→ **TASK**
Every entry that appears below is to be output exactly.

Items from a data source

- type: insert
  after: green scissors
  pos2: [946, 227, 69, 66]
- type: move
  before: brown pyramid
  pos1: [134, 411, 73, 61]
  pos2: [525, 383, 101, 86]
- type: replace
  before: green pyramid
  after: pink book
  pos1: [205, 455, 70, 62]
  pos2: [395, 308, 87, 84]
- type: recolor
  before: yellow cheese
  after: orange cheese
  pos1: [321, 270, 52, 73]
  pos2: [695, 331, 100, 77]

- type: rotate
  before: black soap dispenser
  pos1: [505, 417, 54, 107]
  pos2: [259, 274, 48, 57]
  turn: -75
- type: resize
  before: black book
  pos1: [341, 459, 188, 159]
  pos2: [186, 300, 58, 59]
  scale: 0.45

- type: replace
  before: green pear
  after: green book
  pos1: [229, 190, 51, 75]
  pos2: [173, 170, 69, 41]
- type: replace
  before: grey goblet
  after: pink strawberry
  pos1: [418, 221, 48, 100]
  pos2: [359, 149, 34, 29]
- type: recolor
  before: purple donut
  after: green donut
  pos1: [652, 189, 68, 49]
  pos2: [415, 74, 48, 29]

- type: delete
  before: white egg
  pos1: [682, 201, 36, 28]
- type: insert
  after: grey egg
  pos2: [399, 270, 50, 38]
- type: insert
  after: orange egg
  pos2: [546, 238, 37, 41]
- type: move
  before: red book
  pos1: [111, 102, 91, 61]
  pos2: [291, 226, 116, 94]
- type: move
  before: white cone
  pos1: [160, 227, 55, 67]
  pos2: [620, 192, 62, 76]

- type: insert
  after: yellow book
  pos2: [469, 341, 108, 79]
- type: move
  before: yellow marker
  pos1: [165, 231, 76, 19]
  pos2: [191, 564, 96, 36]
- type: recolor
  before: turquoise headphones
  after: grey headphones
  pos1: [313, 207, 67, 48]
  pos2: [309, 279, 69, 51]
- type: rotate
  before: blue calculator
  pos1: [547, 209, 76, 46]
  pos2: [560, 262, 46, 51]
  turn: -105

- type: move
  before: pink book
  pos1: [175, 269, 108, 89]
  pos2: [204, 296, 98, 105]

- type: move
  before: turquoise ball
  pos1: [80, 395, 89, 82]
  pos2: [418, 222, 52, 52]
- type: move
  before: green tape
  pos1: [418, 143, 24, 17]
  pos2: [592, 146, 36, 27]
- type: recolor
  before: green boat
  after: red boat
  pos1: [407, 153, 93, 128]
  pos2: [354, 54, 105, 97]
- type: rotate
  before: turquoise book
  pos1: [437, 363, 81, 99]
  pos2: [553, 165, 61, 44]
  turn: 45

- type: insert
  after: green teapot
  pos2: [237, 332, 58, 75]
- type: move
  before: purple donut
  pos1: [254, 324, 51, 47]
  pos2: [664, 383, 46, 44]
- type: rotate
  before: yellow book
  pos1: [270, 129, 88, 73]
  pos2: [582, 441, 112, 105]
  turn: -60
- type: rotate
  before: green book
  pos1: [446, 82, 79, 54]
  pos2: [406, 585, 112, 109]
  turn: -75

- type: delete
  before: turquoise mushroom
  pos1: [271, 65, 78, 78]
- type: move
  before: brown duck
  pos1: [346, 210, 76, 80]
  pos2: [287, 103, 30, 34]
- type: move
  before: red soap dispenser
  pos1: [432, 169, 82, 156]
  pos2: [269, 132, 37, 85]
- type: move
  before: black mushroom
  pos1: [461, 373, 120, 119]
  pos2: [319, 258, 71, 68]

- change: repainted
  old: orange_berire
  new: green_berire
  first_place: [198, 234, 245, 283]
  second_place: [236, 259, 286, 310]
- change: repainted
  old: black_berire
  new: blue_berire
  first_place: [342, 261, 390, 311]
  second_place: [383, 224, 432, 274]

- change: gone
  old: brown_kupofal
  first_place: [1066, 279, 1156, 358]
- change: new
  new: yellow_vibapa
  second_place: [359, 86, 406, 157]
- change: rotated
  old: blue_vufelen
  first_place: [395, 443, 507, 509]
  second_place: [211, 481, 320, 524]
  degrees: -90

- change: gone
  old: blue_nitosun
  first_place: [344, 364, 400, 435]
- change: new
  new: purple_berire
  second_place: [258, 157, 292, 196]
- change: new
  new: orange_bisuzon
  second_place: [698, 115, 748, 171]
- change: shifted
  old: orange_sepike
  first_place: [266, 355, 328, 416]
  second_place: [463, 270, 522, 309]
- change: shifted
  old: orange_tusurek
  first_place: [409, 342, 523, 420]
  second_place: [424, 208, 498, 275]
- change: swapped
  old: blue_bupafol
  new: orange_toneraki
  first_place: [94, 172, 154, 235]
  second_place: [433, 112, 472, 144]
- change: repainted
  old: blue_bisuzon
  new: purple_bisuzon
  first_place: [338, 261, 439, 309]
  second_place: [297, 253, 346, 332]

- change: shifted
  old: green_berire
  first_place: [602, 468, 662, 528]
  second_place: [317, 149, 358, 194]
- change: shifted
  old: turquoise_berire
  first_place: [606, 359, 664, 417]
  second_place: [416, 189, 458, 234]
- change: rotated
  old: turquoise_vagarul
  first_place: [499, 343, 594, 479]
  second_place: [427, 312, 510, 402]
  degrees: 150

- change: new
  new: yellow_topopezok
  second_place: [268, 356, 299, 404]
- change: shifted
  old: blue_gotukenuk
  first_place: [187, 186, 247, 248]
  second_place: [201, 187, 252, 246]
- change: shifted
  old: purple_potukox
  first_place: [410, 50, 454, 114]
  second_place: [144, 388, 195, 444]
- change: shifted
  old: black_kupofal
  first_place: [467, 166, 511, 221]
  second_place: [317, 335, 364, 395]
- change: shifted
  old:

→ **RESPONSE TO THIS EXERCISE**
- type: insert
  after: green scissors
  pos2: [946, 227, 69, 66]
- type: move
  before: brown pyramid
  pos1: [134, 411, 73, 61]
  pos2: [525, 383, 101, 86]
- type: replace
  before: green pyramid
  after: pink book
  pos1: [205, 455, 70, 62]
  pos2: [395, 308, 87, 84]
- type: recolor
  before: yellow cheese
  after: orange cheese
  pos1: [321, 270, 52, 73]
  pos2: [695, 331, 100, 77]

- type: rotate
  before: black soap dispenser
  pos1: [505, 417, 54, 107]
  pos2: [259, 274, 48, 57]
  turn: -75
- type: resize
  before: black book
  pos1: [341, 459, 188, 159]
  pos2: [186, 300, 58, 59]
  scale: 0.45

- type: replace
  before: green pear
  after: green book
  pos1: [229, 190, 51, 75]
  pos2: [173, 170, 69, 41]
- type: replace
  before: grey goblet
  after: pink strawberry
  pos1: [418, 221, 48, 100]
  pos2: [359, 149, 34, 29]
- type: recolor
  before: purple donut
  after: green donut
  pos1: [652, 189, 68, 49]
  pos2: [415, 74, 48, 29]

- type: delete
  before: white egg
  pos1: [682, 201, 36, 28]
- type: insert
  after: grey egg
  pos2: [399, 270, 50, 38]
- type: insert
  after: orange egg
  pos2: [546, 238, 37, 41]
- type: move
  before: red book
  pos1: [111, 102, 91, 61]
  pos2: [291, 226, 116, 94]
- type: move
  before: white cone
  pos1: [160, 227, 55, 67]
  pos2: [620, 192, 62, 76]

- type: insert
  after: yellow book
  pos2: [469, 341, 108, 79]
- type: move
  before: yellow marker
  pos1: [165, 231, 76, 19]
  pos2: [191, 564, 96, 36]
- type: recolor
  before: turquoise headphones
  after: grey headphones
  pos1: [313, 207, 67, 48]
  pos2: [309, 279, 69, 51]
- type: rotate
  before: blue calculator
  pos1: [547, 209, 76, 46]
  pos2: [560, 262, 46, 51]
  turn: -105

- type: move
  before: pink book
  pos1: [175, 269, 108, 89]
  pos2: [204, 296, 98, 105]

- type: move
  before: turquoise ball
  pos1: [80, 395, 89, 82]
  pos2: [418, 222, 52, 52]
- type: move
  before: green tape
  pos1: [418, 143, 24, 17]
  pos2: [592, 146, 36, 27]
- type: recolor
  before: green boat
  after: red boat
  pos1: [407, 153, 93, 128]
  pos2: [354, 54, 105, 97]
- type: rotate
  before: turquoise book
  pos1: [437, 363, 81, 99]
  pos2: [553, 165, 61, 44]
  turn: 45

- type: insert
  after: green teapot
  pos2: [237, 332, 58, 75]
- type: move
  before: purple donut
  pos1: [254, 324, 51, 47]
  pos2: [664, 383, 46, 44]
- type: rotate
  before: yellow book
  pos1: [270, 129, 88, 73]
  pos2: [582, 441, 112, 105]
  turn: -60
- type: rotate
  before: green book
  pos1: [446, 82, 79, 54]
  pos2: [406, 585, 112, 109]
  turn: -75

- type: delete
  before: turquoise mushroom
  pos1: [271, 65, 78, 78]
- type: move
  before: brown duck
  pos1: [346, 210, 76, 80]
  pos2: [287, 103, 30, 34]
- type: move
  before: red soap dispenser
  pos1: [432, 169, 82, 156]
  pos2: [269, 132, 37, 85]
- type: move
  before: black mushroom
  pos1: [461, 373, 120, 119]
  pos2: [319, 258, 71, 68]

- change: repainted
  old: orange_berire
  new: green_berire
  first_place: [198, 234, 245, 283]
  second_place: [236, 259, 286, 310]
- change: repainted
  old: black_berire
  new: blue_berire
  first_place: [342, 261, 390, 311]
  second_place: [383, 224, 432, 274]

- change: gone
  old: brown_kupofal
  first_place: [1066, 279, 1156, 358]
- change: new
  new: yellow_vibapa
  second_place: [359, 86, 406, 157]
- change: rotated
  old: blue_vufelen
  first_place: [395, 443, 507, 509]
  second_place: [211, 481, 320, 524]
  degrees: -90

- change: gone
  old: blue_nitosun
  first_place: [344, 364, 400, 435]
- change: new
  new: purple_berire
  second_place: [258, 157, 292, 196]
- change: new
  new: orange_bisuzon
  second_place: [698, 115, 748, 171]
- change: shifted
  old: orange_sepike
  first_place: [266, 355, 328, 416]
  second_place: [463, 270, 522, 309]
- change: shifted
  old: orange_tusurek
  first_place: [409, 342, 523, 420]
  second_place: [424, 208, 498, 275]
- change: swapped
  old: blue_bupafol
  new: orange_toneraki
  first_place: [94, 172, 154, 235]
  second_place: [433, 112, 472, 144]
- change: repainted
  old: blue_bisuzon
  new: purple_bisuzon
  first_place: [338, 261, 439, 309]
  second_place: [297, 253, 346, 332]

- change: shifted
  old: green_berire
  first_place: [602, 468, 662, 528]
  second_place: [317, 149, 358, 194]
- change: shifted
  old: turquoise_berire
  first_place: [606, 359, 664, 417]
  second_place: [416, 189, 458, 234]
- change: rotated
  old: turquoise_vagarul
  first_place: [499, 343, 594, 479]
  second_place: [427, 312, 510, 402]
  degrees: 150

- change: new
  new: yellow_topopezok
  second_place: [268, 356, 299, 404]
- change: shifted
  old: blue_gotukenuk
  first_place: [187, 186, 247, 248]
  second_place: [201, 187, 252, 246]
- change: shifted
  old: purple_potukox
  first_place: [410, 50, 454, 114]
  second_place: [144, 388, 195, 444]
- change: shifted
  old: black_kupofal
  first_place: [467, 166, 511, 221]
  second_place: [317, 335, 364, 395]
- change: shifted
  old:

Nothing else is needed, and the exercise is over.